[WORK TO BE COMPLETED] Send back the data below exactly. Drop every picture.

-=-=-=-=-

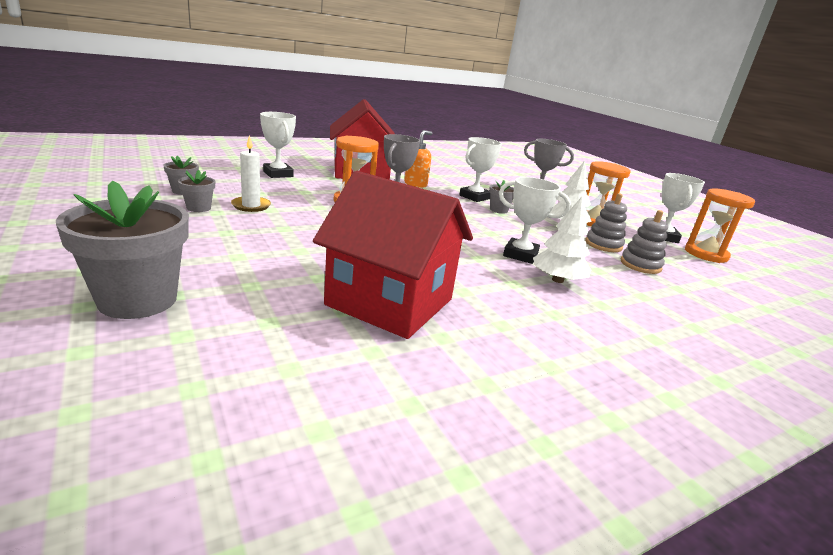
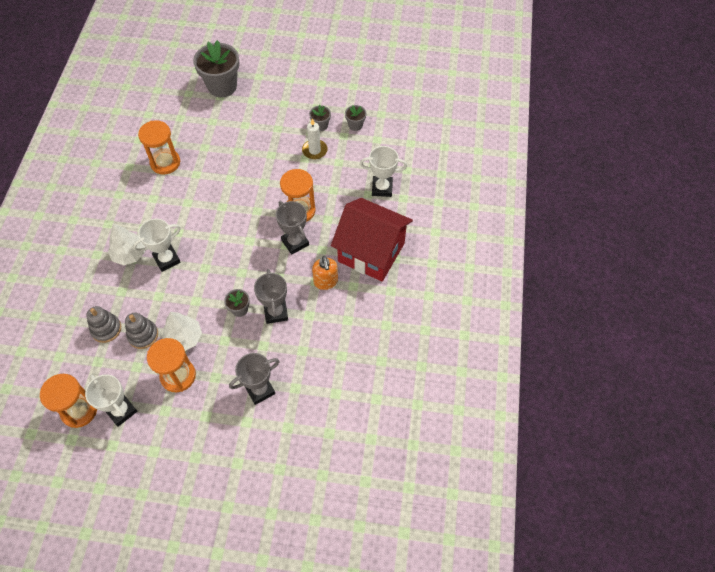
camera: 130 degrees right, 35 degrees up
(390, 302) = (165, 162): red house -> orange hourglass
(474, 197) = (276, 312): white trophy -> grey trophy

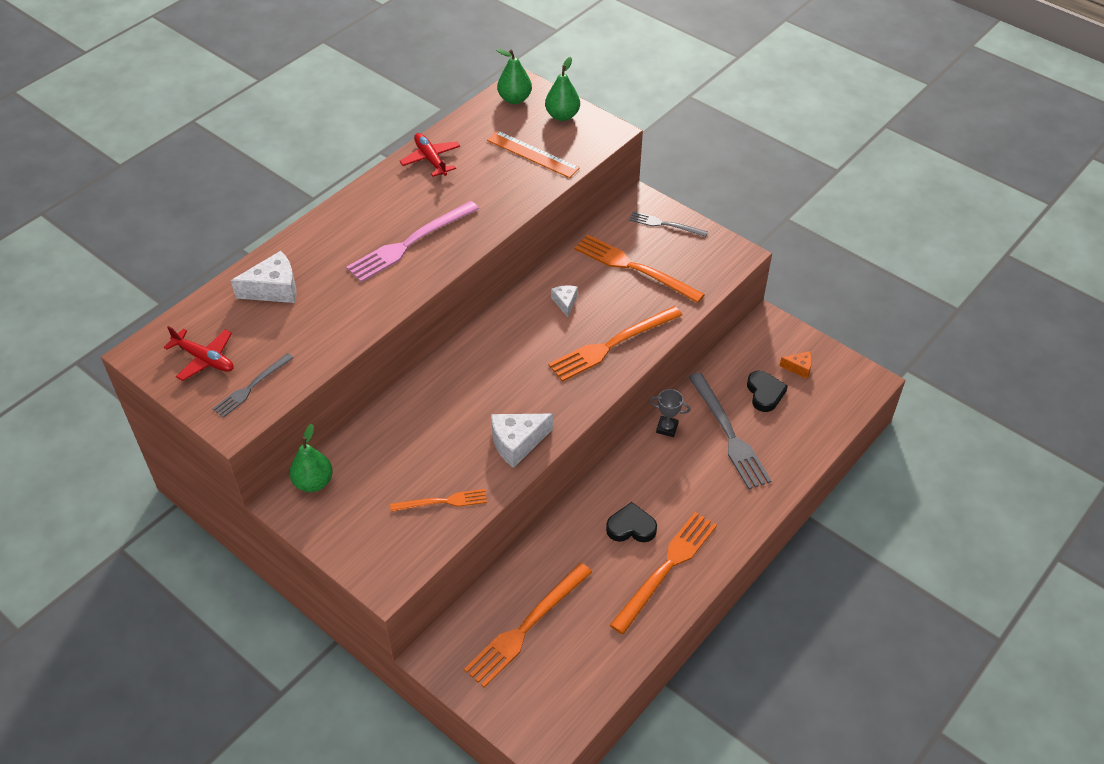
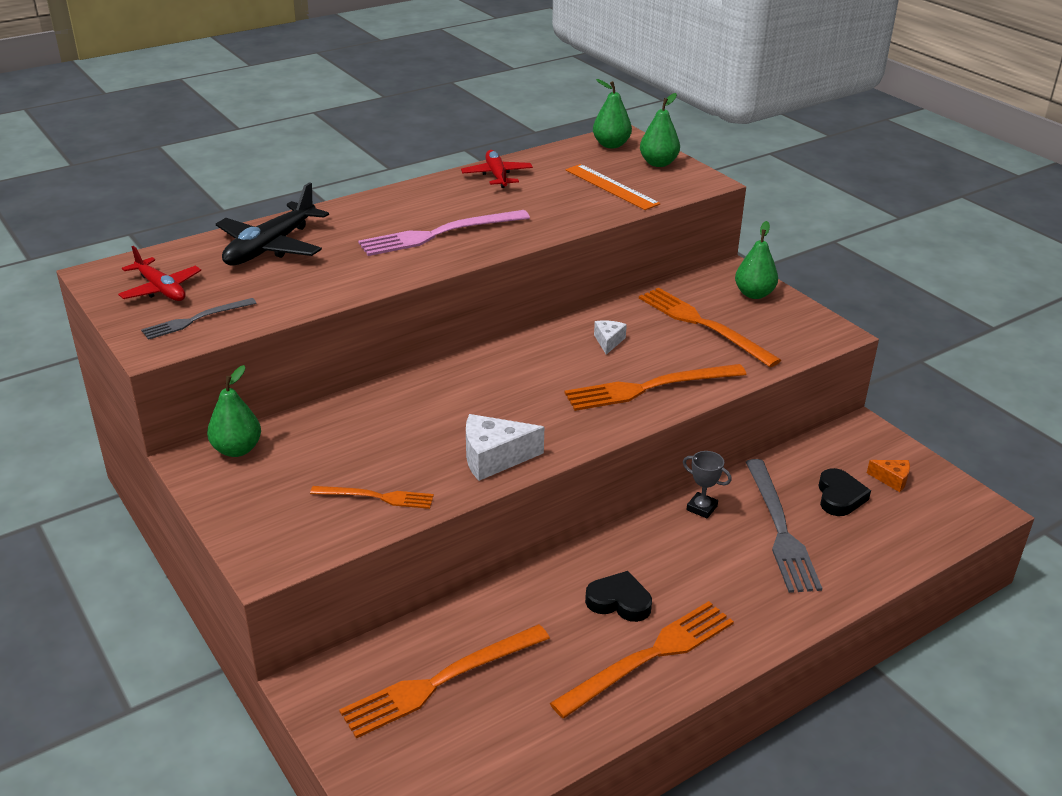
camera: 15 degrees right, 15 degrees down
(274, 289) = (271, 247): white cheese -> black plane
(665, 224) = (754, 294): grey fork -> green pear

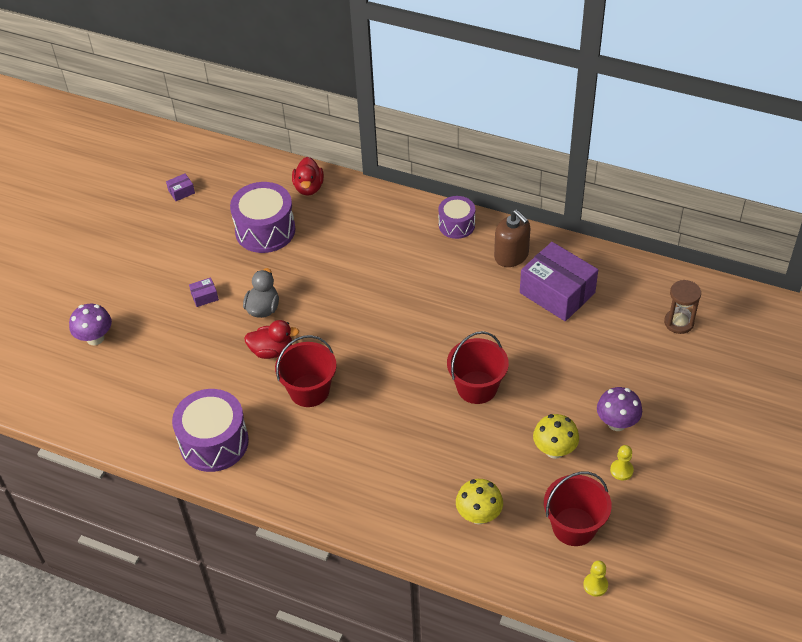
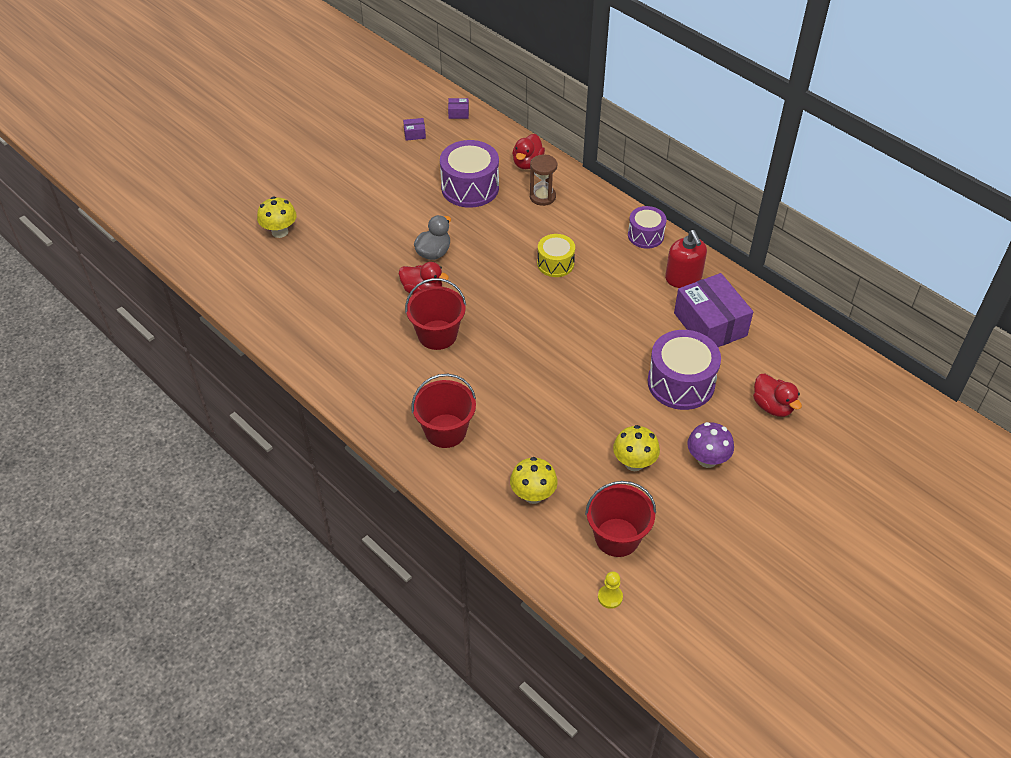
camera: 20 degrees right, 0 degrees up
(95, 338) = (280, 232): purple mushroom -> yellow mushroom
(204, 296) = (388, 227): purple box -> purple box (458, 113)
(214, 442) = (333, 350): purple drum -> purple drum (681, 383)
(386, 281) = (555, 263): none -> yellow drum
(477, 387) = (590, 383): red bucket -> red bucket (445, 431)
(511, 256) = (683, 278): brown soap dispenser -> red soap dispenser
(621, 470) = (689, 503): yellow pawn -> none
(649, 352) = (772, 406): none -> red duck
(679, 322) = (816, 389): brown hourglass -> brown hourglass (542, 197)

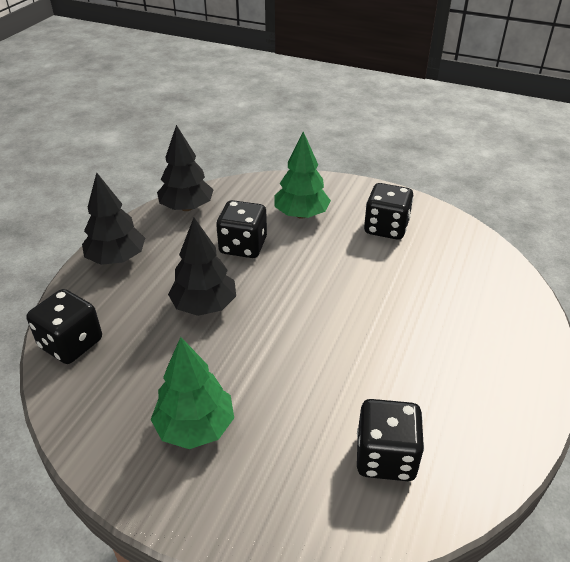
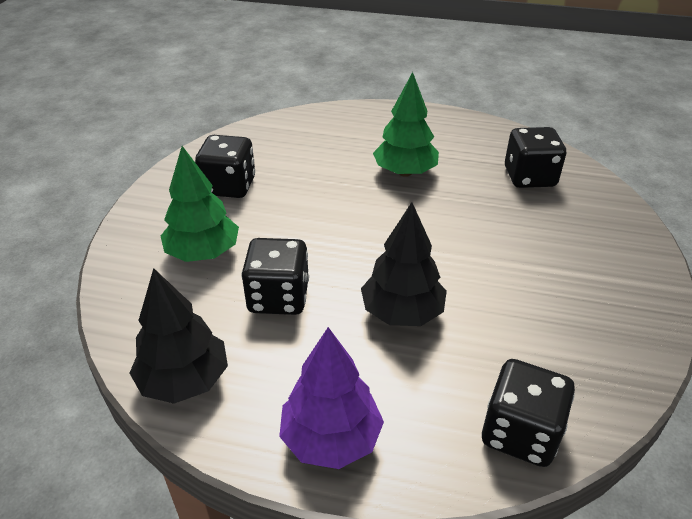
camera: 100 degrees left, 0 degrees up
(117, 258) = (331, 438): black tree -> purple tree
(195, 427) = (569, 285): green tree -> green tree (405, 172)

-=-=-=-=-

[EXERCISE ANSWER]
camera: 130 degrees right, 35 degrees up
(390, 302) = (165, 162): red house -> orange hourglass
(474, 197) = (276, 312): white trophy -> grey trophy

camera: 15 degrees right, 15 degrees down
(274, 289) = (271, 247): white cheese -> black plane
(665, 224) = (754, 294): grey fork -> green pear

camera: 20 degrees right, 0 degrees up
(95, 338) = (280, 232): purple mushroom -> yellow mushroom
(204, 296) = (388, 227): purple box -> purple box (458, 113)
(214, 442) = (333, 350): purple drum -> purple drum (681, 383)
(386, 281) = (555, 263): none -> yellow drum
(477, 387) = (590, 383): red bucket -> red bucket (445, 431)
(511, 256) = (683, 278): brown soap dispenser -> red soap dispenser
(621, 470) = (689, 503): yellow pawn -> none
(649, 352) = (772, 406): none -> red duck
(679, 322) = (816, 389): brown hourglass -> brown hourglass (542, 197)

camera: 100 degrees left, 0 degrees up
(117, 258) = (331, 438): black tree -> purple tree
(195, 427) = (569, 285): green tree -> green tree (405, 172)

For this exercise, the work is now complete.